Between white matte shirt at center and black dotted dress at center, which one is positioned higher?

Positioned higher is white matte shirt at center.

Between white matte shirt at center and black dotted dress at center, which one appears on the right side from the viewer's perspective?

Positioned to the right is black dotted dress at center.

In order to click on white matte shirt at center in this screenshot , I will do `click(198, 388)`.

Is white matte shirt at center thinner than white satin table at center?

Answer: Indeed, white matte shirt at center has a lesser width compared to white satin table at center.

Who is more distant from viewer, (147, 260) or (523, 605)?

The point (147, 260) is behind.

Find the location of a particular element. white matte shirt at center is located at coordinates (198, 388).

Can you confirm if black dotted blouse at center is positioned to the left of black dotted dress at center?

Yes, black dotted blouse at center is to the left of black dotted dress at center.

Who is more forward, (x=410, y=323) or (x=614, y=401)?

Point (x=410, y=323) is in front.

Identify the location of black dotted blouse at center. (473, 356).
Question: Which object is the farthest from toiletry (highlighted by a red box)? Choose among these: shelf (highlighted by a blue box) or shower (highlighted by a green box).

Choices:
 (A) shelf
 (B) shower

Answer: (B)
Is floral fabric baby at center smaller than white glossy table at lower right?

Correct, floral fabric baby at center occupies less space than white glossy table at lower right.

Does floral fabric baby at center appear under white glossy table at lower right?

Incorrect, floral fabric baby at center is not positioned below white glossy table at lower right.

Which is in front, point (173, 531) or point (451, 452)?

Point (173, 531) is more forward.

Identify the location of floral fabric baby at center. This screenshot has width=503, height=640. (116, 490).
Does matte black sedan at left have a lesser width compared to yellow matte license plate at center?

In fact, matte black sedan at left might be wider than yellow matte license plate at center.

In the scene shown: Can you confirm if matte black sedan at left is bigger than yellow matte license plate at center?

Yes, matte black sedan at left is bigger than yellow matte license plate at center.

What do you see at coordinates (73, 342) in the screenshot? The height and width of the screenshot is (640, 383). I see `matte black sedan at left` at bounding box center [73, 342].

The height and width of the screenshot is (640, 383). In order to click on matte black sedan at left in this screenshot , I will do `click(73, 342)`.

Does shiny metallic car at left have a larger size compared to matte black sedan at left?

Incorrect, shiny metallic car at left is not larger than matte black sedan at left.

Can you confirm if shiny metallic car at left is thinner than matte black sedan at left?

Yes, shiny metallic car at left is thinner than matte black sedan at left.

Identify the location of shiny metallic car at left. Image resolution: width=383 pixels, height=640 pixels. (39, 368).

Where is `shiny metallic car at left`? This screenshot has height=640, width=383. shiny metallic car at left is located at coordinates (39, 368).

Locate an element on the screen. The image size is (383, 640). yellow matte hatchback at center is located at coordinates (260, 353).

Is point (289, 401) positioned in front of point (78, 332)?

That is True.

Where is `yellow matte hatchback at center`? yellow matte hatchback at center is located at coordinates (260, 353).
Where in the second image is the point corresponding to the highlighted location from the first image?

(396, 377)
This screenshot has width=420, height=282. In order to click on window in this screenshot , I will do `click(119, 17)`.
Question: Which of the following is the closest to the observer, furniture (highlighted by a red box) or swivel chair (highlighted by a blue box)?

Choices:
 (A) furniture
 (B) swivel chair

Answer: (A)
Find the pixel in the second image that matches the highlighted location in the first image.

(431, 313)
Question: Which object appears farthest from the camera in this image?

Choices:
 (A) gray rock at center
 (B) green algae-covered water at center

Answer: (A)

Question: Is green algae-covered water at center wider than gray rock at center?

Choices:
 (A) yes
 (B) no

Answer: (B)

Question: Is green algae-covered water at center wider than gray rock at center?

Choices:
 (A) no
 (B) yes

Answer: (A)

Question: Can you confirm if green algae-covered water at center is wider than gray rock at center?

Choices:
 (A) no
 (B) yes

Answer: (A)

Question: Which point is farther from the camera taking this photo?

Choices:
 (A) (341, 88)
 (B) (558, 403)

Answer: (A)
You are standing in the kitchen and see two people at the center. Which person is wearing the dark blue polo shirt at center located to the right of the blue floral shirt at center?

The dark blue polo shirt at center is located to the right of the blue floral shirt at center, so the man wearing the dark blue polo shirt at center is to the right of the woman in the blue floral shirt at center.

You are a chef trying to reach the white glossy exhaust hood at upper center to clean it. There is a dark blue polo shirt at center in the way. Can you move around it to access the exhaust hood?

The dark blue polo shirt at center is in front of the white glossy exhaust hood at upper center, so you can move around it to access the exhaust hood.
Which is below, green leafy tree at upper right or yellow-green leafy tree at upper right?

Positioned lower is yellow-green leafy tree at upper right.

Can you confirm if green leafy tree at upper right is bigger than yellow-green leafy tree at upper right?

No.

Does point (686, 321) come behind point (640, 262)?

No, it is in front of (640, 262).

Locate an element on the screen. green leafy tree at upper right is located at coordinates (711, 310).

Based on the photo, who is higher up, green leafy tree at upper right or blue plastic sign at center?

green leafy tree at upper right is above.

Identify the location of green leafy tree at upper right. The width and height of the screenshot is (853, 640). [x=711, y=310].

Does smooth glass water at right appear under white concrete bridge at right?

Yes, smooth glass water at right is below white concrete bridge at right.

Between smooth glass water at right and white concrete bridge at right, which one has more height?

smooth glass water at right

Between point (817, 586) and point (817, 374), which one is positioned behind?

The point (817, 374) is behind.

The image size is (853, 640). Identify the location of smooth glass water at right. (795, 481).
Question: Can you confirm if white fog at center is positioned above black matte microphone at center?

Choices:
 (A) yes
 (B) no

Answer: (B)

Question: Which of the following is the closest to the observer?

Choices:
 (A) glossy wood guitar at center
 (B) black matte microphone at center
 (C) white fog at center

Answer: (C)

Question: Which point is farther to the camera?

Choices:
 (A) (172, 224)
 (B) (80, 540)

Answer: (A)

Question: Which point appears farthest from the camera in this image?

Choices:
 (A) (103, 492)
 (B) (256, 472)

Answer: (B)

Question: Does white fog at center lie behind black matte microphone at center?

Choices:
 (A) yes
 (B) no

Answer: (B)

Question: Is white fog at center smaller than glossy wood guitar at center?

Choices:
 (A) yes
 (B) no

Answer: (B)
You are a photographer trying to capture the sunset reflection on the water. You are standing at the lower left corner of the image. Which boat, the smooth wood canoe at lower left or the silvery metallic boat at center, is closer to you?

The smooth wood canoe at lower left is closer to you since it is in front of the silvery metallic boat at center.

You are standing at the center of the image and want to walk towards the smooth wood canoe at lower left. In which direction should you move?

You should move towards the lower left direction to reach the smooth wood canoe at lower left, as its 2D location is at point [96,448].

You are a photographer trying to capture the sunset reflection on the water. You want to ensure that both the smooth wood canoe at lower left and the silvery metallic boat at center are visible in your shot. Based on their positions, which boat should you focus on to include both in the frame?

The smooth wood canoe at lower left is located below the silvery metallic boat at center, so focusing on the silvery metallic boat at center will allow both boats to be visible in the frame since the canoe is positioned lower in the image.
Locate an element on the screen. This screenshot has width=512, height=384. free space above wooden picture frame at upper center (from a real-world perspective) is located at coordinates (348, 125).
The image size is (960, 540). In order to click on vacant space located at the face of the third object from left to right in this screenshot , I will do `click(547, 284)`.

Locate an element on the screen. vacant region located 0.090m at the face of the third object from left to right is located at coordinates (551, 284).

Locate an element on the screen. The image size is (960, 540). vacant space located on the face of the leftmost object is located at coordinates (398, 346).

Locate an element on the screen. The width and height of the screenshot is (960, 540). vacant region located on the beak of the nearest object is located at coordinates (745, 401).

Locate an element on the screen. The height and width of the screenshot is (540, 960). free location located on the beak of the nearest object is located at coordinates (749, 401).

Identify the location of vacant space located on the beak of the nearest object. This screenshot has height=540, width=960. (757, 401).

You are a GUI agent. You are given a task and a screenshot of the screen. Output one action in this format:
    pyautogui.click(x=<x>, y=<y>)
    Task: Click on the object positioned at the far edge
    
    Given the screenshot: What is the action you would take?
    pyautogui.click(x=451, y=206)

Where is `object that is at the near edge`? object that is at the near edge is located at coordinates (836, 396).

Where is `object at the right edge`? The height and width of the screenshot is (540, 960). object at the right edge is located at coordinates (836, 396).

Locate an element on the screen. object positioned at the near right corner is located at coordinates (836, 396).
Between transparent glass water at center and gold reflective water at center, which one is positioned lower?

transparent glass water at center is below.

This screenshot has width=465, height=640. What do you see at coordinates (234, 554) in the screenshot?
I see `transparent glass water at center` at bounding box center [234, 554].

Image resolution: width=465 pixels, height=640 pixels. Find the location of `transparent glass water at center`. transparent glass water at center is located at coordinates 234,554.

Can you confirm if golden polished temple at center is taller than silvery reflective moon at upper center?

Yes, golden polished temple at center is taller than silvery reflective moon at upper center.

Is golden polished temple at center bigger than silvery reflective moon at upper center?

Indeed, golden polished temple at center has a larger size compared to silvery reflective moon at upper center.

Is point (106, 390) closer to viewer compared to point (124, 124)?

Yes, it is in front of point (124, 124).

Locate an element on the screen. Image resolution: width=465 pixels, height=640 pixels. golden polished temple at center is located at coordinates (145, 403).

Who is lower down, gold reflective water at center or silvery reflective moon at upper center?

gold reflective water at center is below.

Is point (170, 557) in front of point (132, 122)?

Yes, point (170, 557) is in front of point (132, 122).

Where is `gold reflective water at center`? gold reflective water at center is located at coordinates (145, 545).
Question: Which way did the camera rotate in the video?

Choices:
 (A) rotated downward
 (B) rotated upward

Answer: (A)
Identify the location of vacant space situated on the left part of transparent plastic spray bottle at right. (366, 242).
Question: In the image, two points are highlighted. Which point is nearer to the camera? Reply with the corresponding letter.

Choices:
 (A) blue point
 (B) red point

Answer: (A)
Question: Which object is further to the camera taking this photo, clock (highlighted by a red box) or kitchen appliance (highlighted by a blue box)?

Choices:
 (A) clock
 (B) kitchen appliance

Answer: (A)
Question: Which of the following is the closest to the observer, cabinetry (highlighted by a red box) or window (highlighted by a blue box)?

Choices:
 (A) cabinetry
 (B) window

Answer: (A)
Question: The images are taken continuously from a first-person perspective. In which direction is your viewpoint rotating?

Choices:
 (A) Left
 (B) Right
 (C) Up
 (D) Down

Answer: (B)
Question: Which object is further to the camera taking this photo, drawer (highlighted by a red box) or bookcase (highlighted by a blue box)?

════

Goal of the exercise: Reproduce, without alteration, the part of the items above that begins with the line containing "Does smooth glass" and ends with the line containing "You should move", including both of those lines.

Written solution:
Does smooth glass water at right appear under white concrete bridge at right?

Yes, smooth glass water at right is below white concrete bridge at right.

Between smooth glass water at right and white concrete bridge at right, which one has more height?

smooth glass water at right

Between point (817, 586) and point (817, 374), which one is positioned behind?

The point (817, 374) is behind.

The image size is (853, 640). Identify the location of smooth glass water at right. (795, 481).
Question: Can you confirm if white fog at center is positioned above black matte microphone at center?

Choices:
 (A) yes
 (B) no

Answer: (B)

Question: Which of the following is the closest to the observer?

Choices:
 (A) glossy wood guitar at center
 (B) black matte microphone at center
 (C) white fog at center

Answer: (C)

Question: Which point is farther to the camera?

Choices:
 (A) (172, 224)
 (B) (80, 540)

Answer: (A)

Question: Which point appears farthest from the camera in this image?

Choices:
 (A) (103, 492)
 (B) (256, 472)

Answer: (B)

Question: Does white fog at center lie behind black matte microphone at center?

Choices:
 (A) yes
 (B) no

Answer: (B)

Question: Is white fog at center smaller than glossy wood guitar at center?

Choices:
 (A) yes
 (B) no

Answer: (B)
You are a photographer trying to capture the sunset reflection on the water. You are standing at the lower left corner of the image. Which boat, the smooth wood canoe at lower left or the silvery metallic boat at center, is closer to you?

The smooth wood canoe at lower left is closer to you since it is in front of the silvery metallic boat at center.

You are standing at the center of the image and want to walk towards the smooth wood canoe at lower left. In which direction should you move?

You should move towards the lower left direction to reach the smooth wood canoe at lower left, as its 2D location is at point [96,448].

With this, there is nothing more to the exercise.